• _TASK ITEM_
Extract each line of the records below that contains the word "none".
▬▬▬
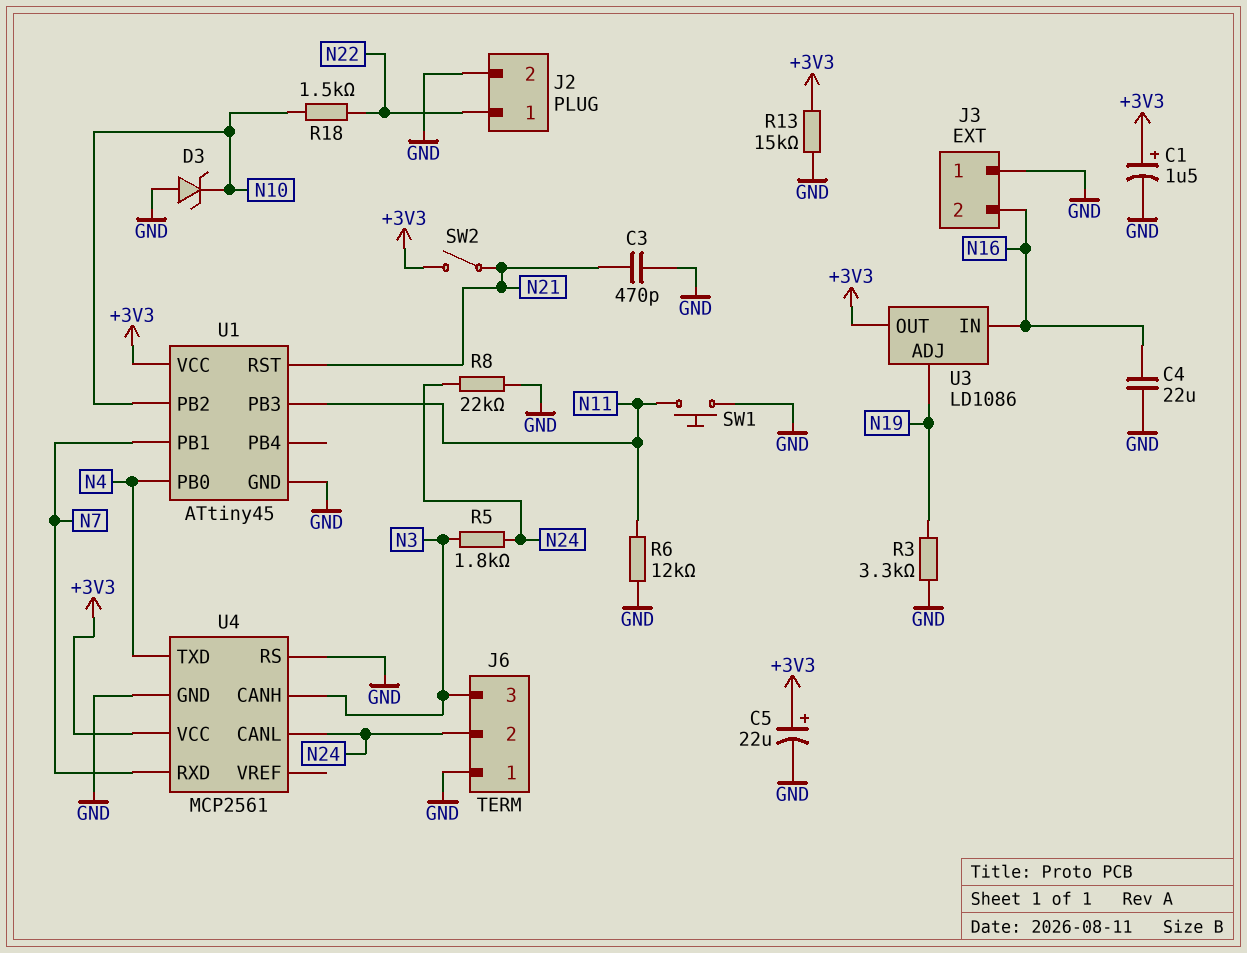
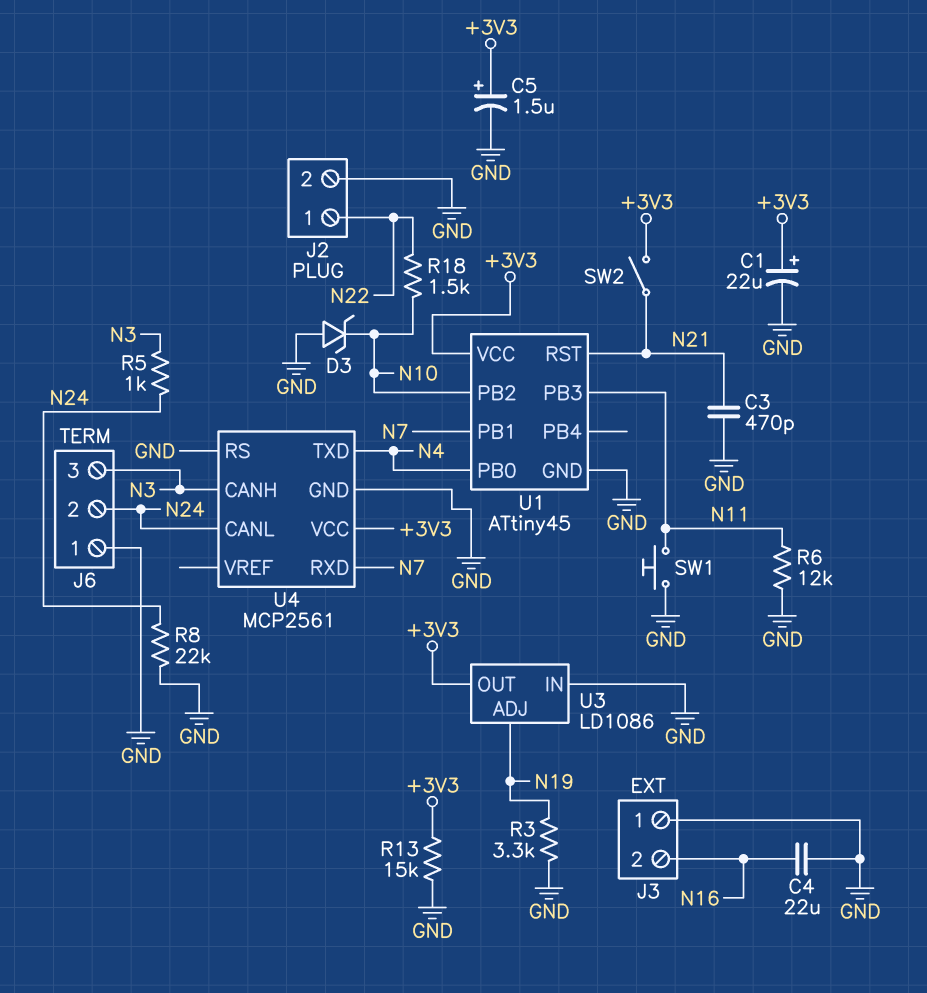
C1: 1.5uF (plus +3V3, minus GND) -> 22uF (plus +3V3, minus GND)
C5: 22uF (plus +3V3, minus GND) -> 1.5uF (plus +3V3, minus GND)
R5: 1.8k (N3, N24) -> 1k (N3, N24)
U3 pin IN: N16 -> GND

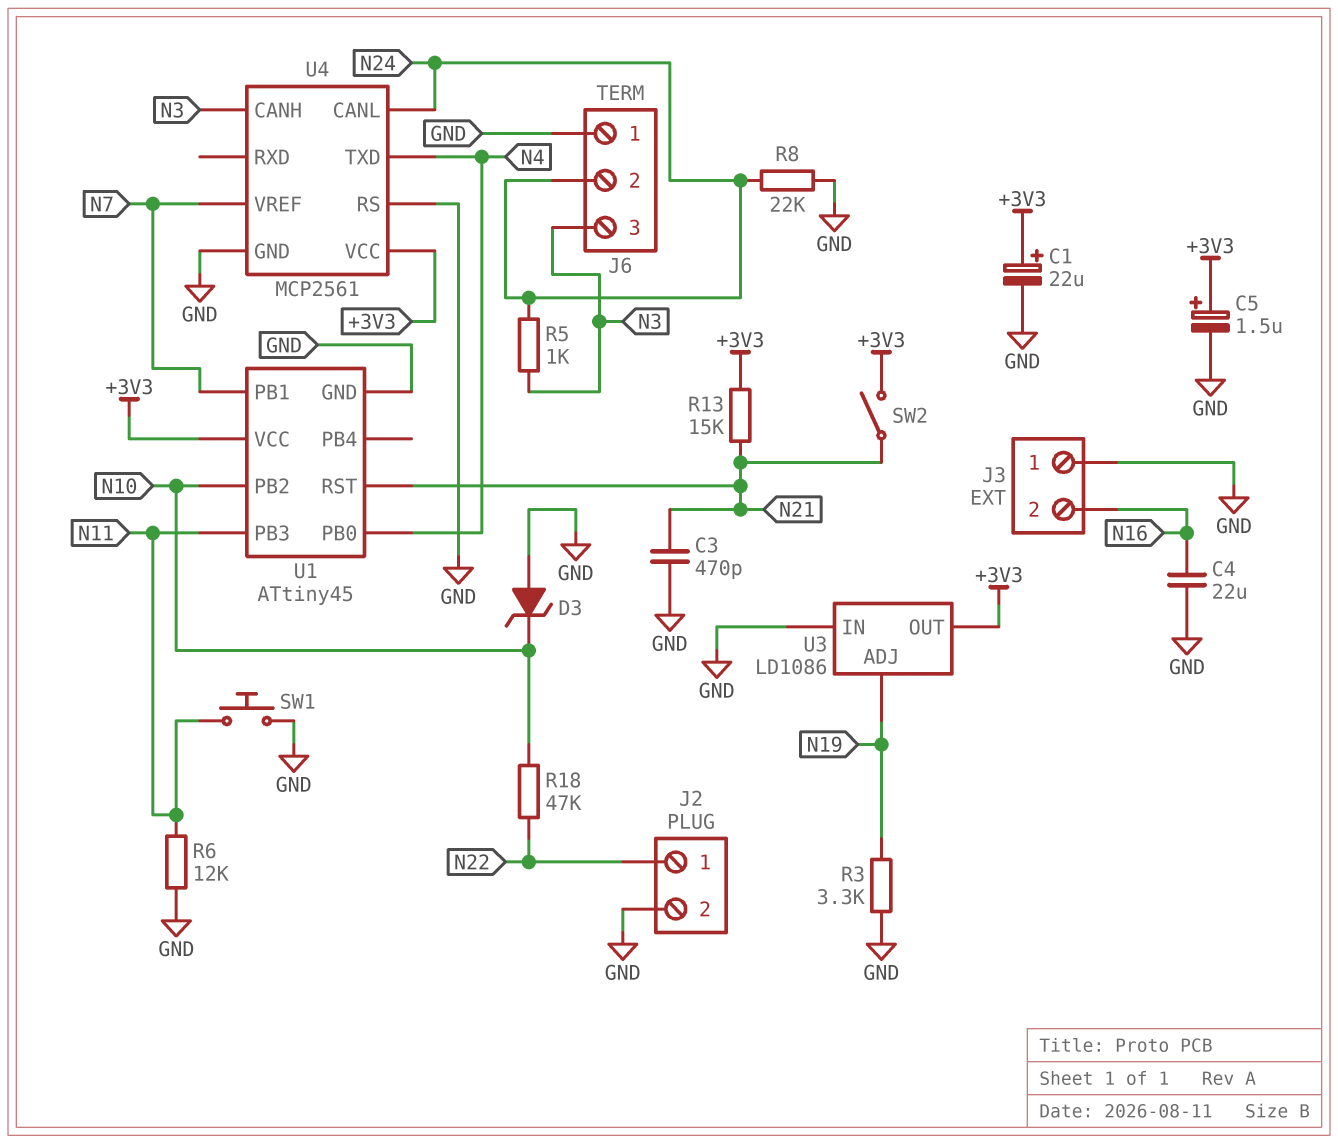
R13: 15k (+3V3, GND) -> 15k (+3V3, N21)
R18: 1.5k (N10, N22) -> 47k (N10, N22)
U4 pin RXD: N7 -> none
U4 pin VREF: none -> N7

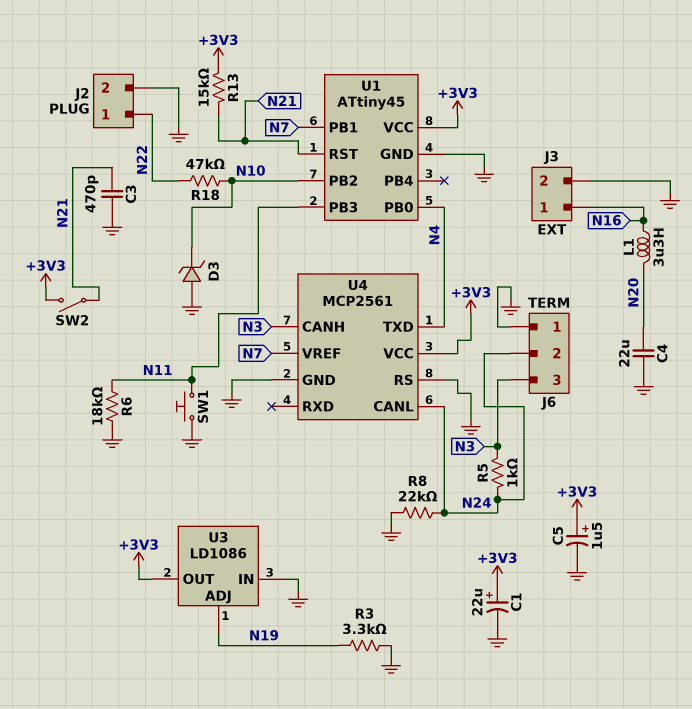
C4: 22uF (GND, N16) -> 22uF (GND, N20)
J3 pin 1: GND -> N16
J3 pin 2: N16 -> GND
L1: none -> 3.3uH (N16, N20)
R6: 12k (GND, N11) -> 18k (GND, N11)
▬▬▬
• _PROBLEM SOLUTION_
U4 pin RXD: N7 -> none
U4 pin VREF: none -> N7
L1: none -> 3.3uH (N16, N20)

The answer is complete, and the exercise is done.